◆ **Exercise objective**: Find the line in the material below that contains "(596, 313) = (532, 379): white", then give it again, with all later lines, exactly as shown.

++++++

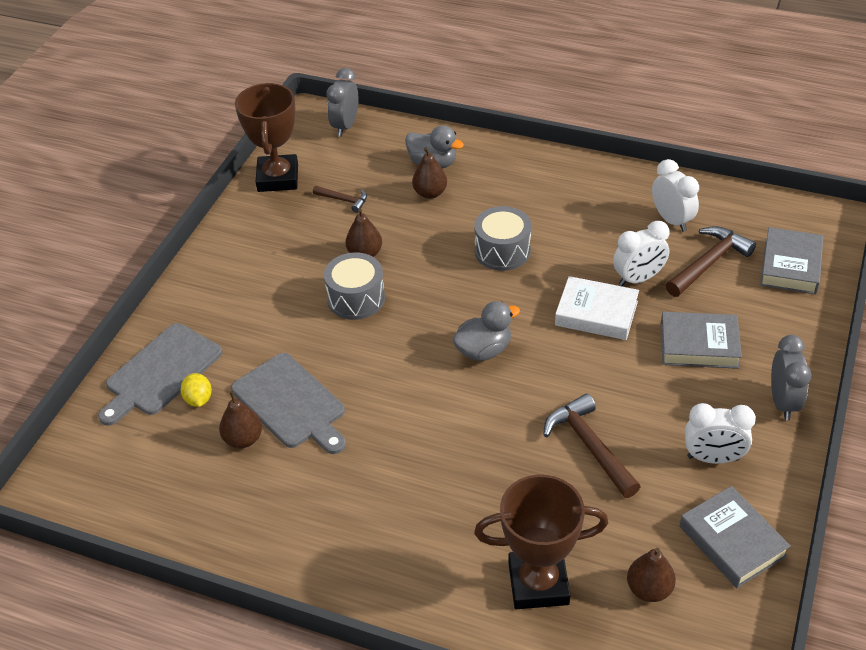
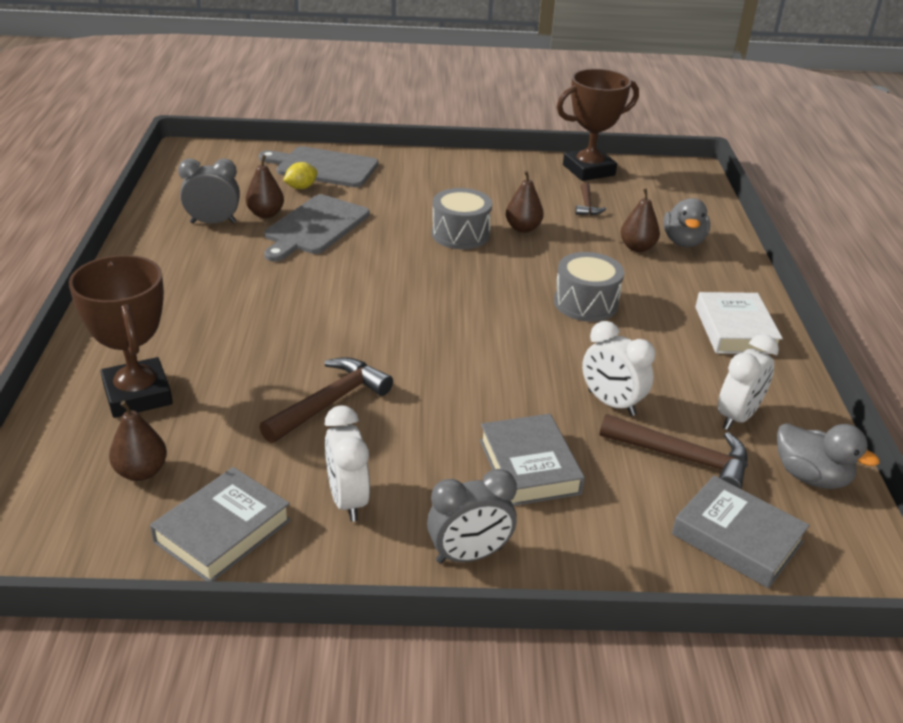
camera: 65 degrees right, 10 degrees down
(345, 126) = (691, 188): grey clock -> grey clock (213, 222)
(484, 350) = (433, 314): grey duck -> grey duck (811, 477)
(596, 313) = (532, 379): white book -> white book (735, 330)
(790, 266) = (737, 538): grey book -> grey book turned 45 degrees clockwise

++++++

◆ **Answer section**:
(596, 313) = (532, 379): white book -> white book (735, 330)
(790, 266) = (737, 538): grey book -> grey book turned 45 degrees clockwise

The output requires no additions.